WORK INSTRUCTION:
Return, exactly and in full, the lines of the records below starting at the one with "C5: 680nF (+12V, DGND) -> 680nF (DGND, VRAW)" and ending at the one with "U4 pin OB: MB -> MA", and no other lines.

GIVEN INFORMATION:
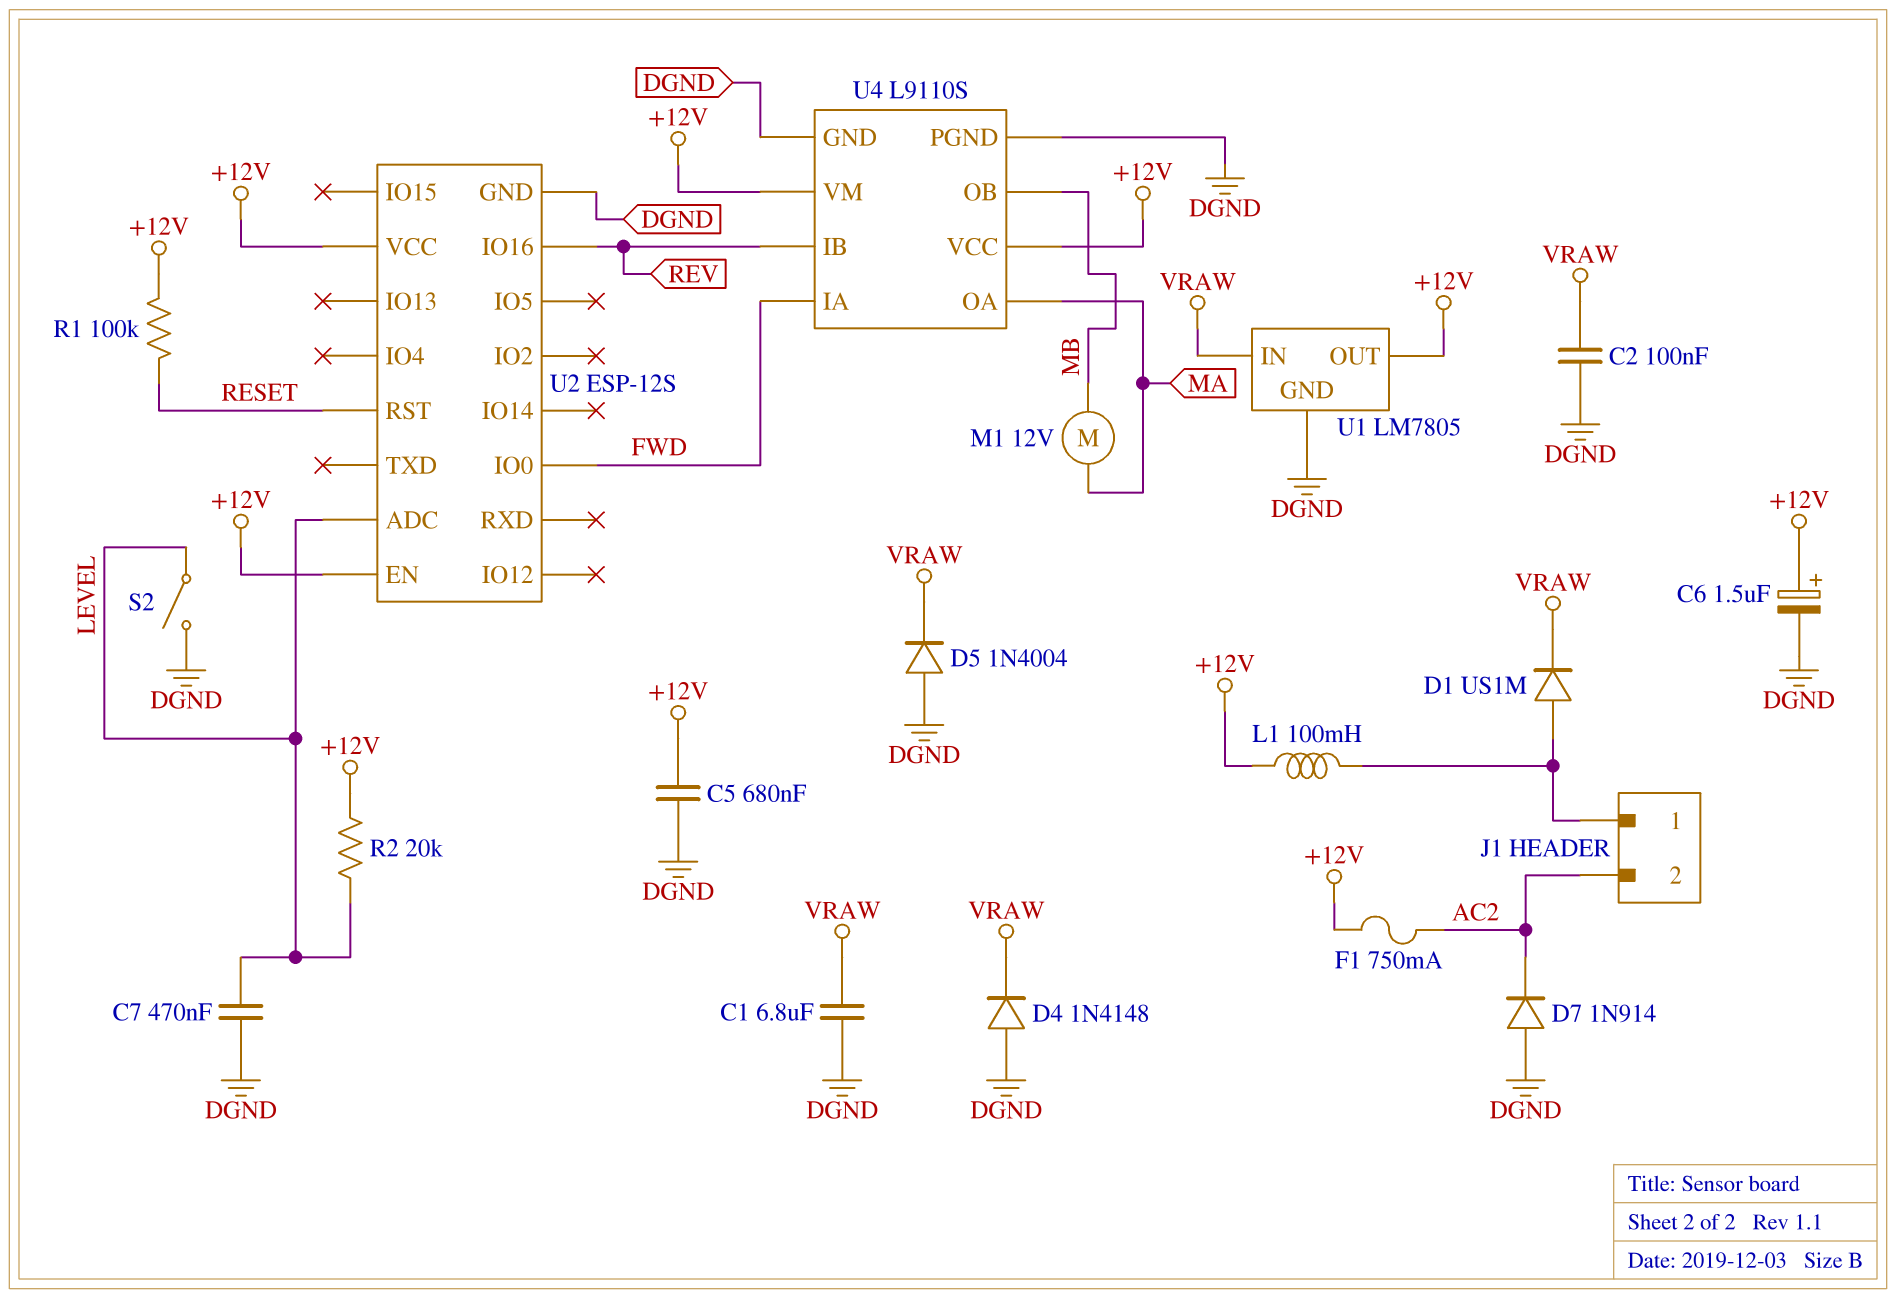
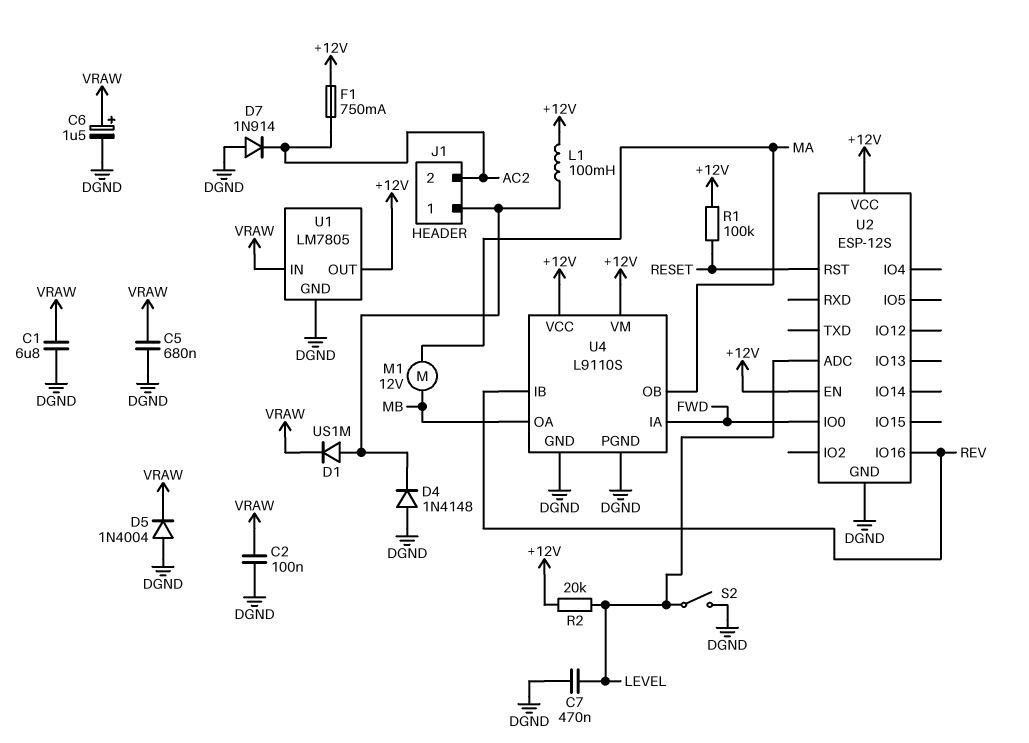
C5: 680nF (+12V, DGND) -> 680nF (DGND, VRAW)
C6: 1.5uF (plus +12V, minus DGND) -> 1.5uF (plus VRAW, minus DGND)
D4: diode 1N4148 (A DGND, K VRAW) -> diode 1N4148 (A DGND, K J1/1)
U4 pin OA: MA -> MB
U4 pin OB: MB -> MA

...

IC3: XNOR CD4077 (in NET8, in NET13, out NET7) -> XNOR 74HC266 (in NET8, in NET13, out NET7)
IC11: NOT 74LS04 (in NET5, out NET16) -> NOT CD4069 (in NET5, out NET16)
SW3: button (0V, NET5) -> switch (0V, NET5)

RESPONSE TO THE EXERCISE:
C5: 680nF (+12V, DGND) -> 680nF (DGND, VRAW)
C6: 1.5uF (plus +12V, minus DGND) -> 1.5uF (plus VRAW, minus DGND)
D4: diode 1N4148 (A DGND, K VRAW) -> diode 1N4148 (A DGND, K J1/1)
U4 pin OA: MA -> MB
U4 pin OB: MB -> MA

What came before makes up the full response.